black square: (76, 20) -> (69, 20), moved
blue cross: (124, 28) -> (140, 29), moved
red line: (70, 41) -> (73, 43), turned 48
----------------
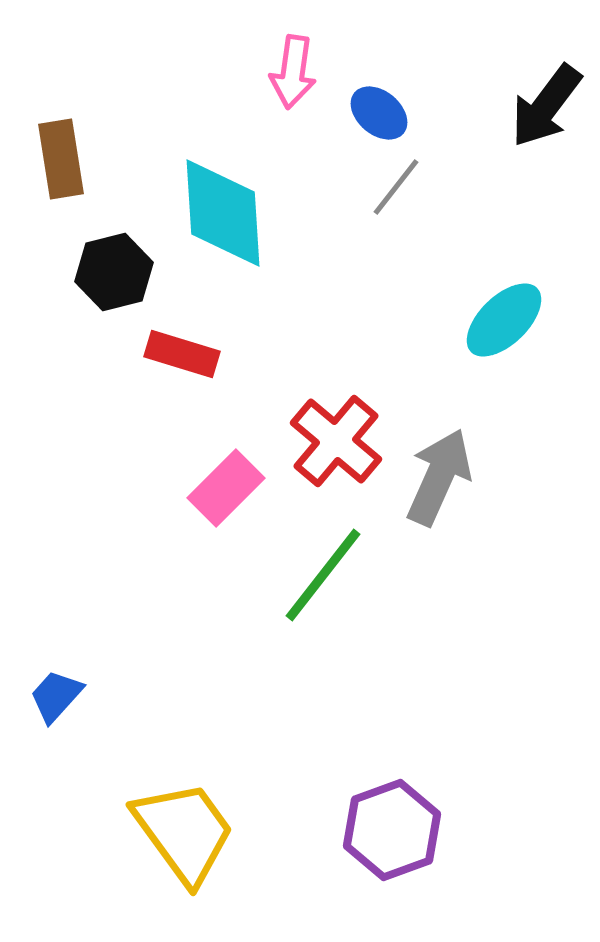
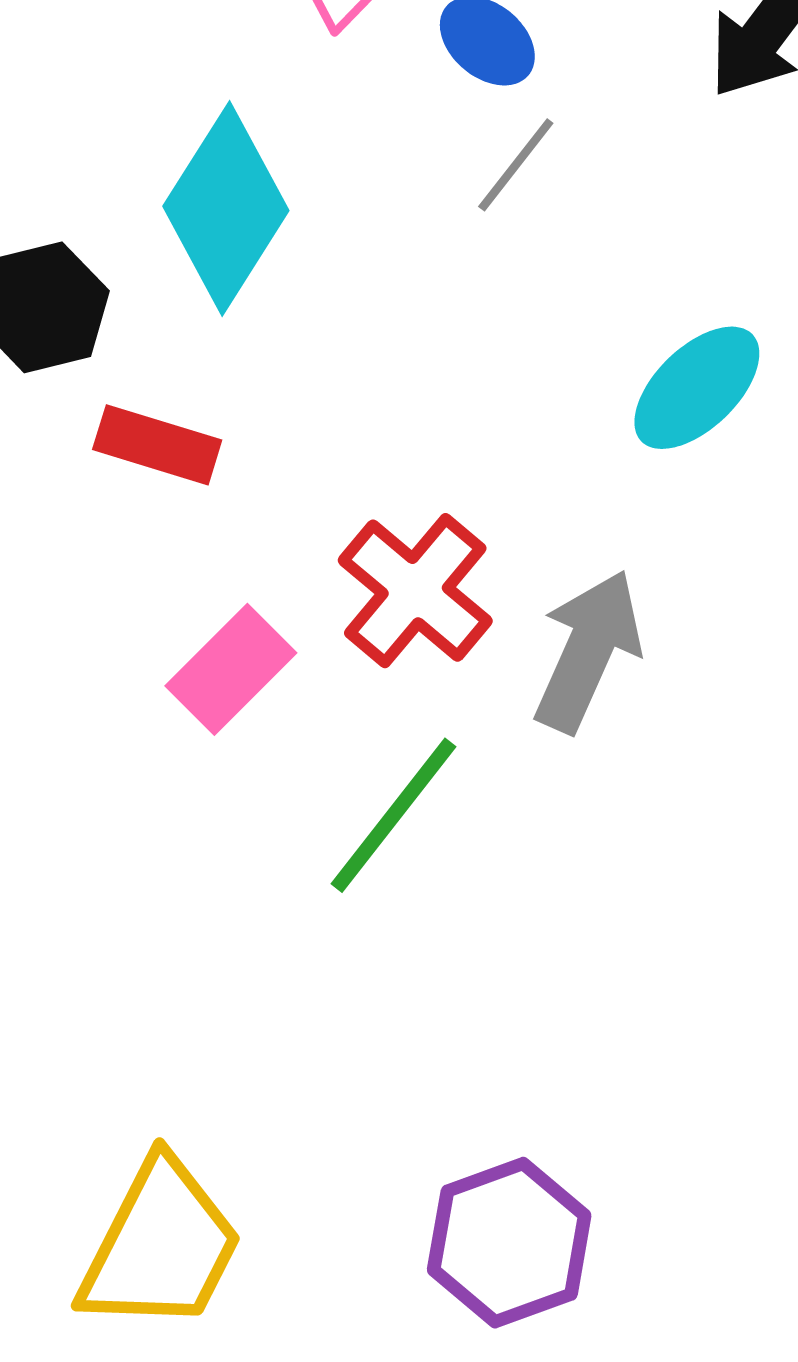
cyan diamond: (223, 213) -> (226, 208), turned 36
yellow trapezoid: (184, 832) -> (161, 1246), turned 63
----------------
How to complete this task :: Answer with the number alone after tallying the lines of the entries above that contain the word "turned".

The answer :: 3